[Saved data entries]
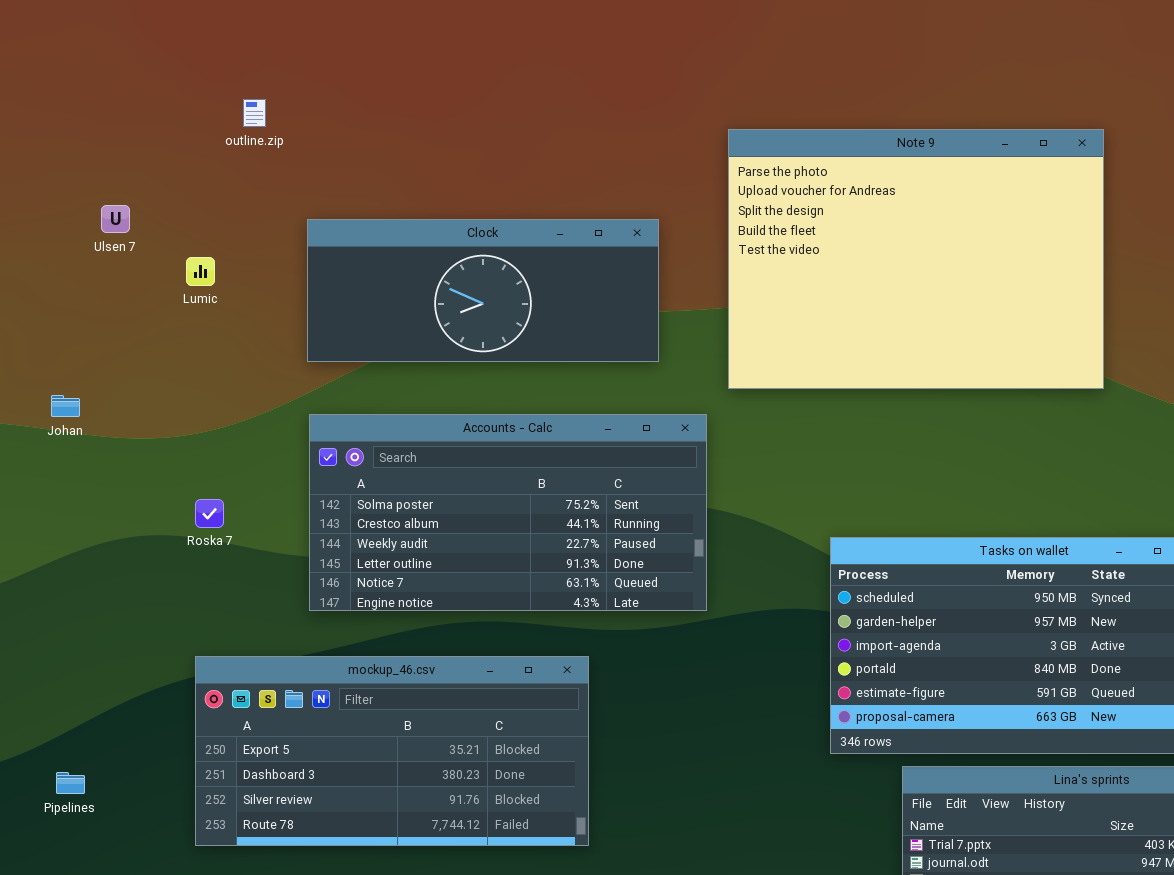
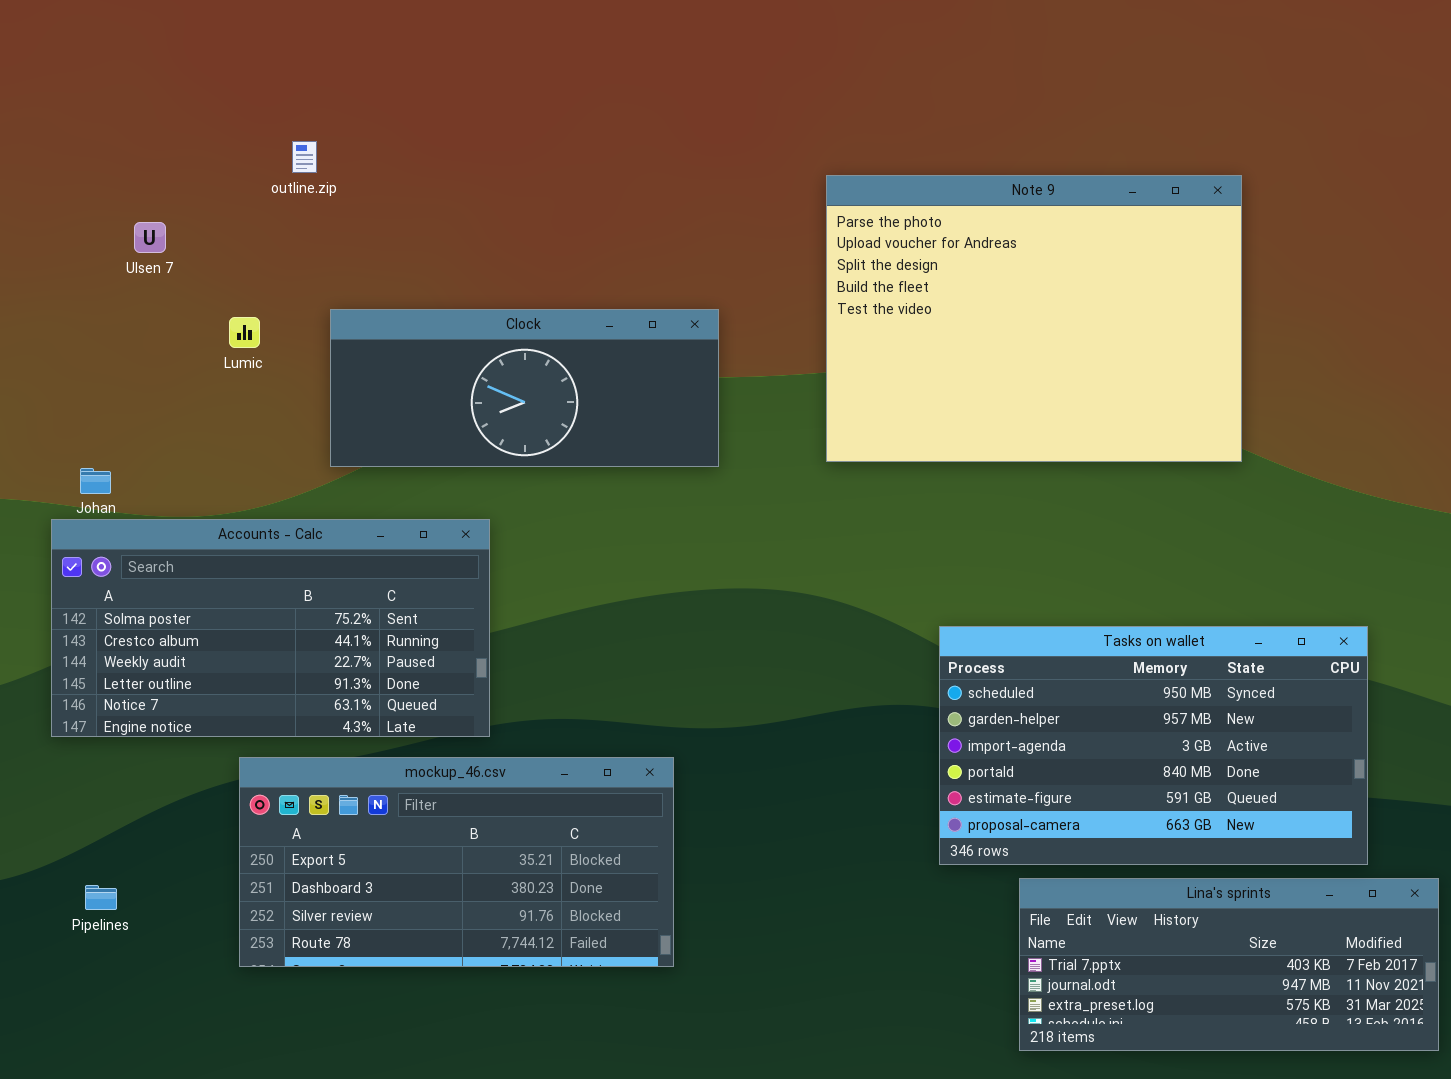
Ulsen 7: [101,205,130,233] -> [134,222,166,253], moved
Clock: [307,219,659,362] -> [330,309,719,467], moved
Accounts - Calc: [309,414,707,611] -> [51,519,490,737], moved

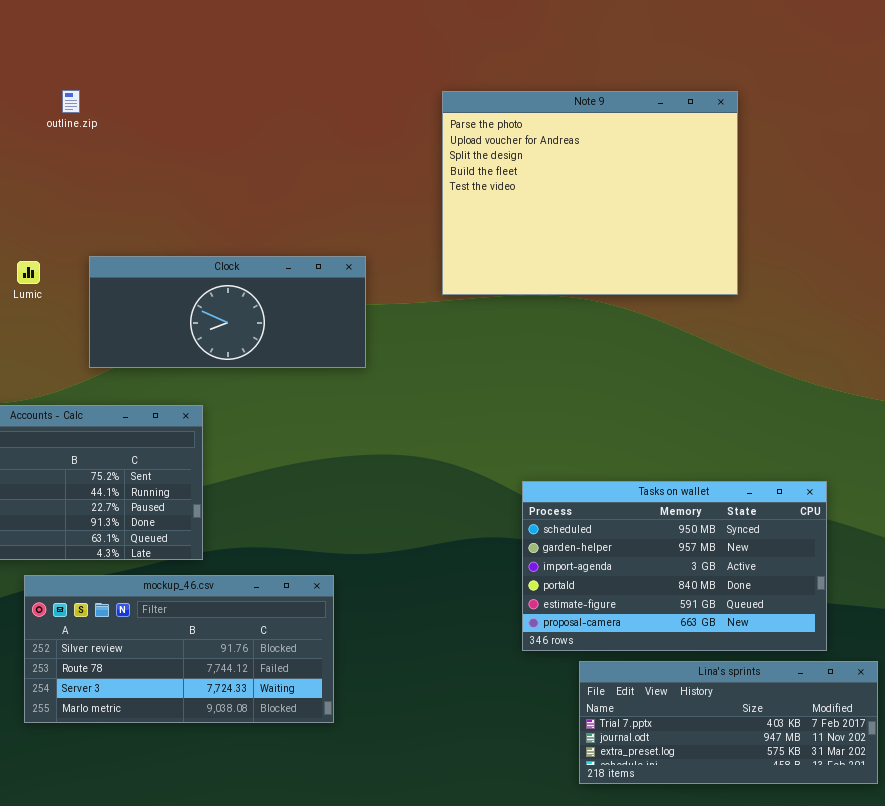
outline.zip: [292,141,317,173] -> [62,90,80,113], moved
Note 9: [826,175,1242,462] -> [442,91,738,295], moved
mockup_46.csv: [239,757,674,967] -> [24,575,334,723], scrolled down 2 rows

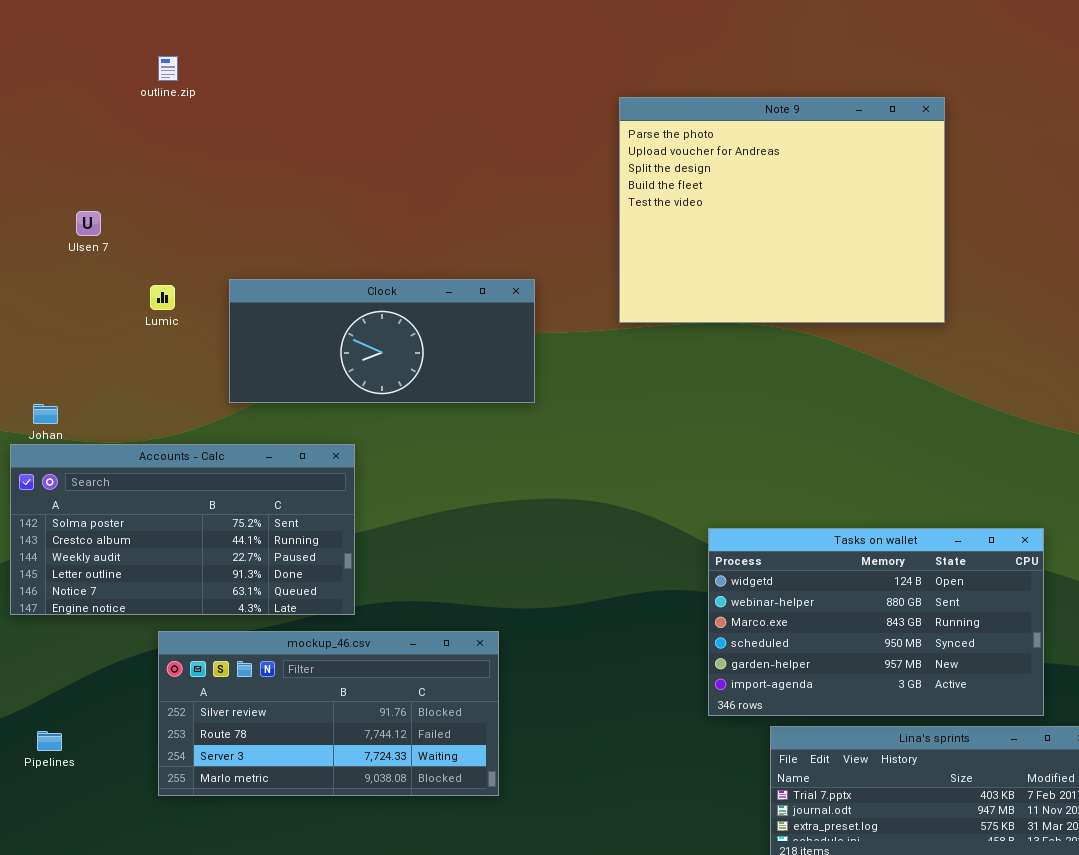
outline.zip: [62,90,80,113] -> [158,56,178,81], moved
Tasks on wallet: [522,481,827,651] -> [708,528,1044,716], scrolled up 3 rows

_Task statement_. Begin the copy at the line containing "Note 9: [826,175,1242,462]" and end it at the last line of the records; transcribe exactly and exclude pictures.

_Task response_.
Note 9: [826,175,1242,462] -> [442,91,738,295], moved
mockup_46.csv: [239,757,674,967] -> [24,575,334,723], scrolled down 2 rows

outline.zip: [62,90,80,113] -> [158,56,178,81], moved
Tasks on wallet: [522,481,827,651] -> [708,528,1044,716], scrolled up 3 rows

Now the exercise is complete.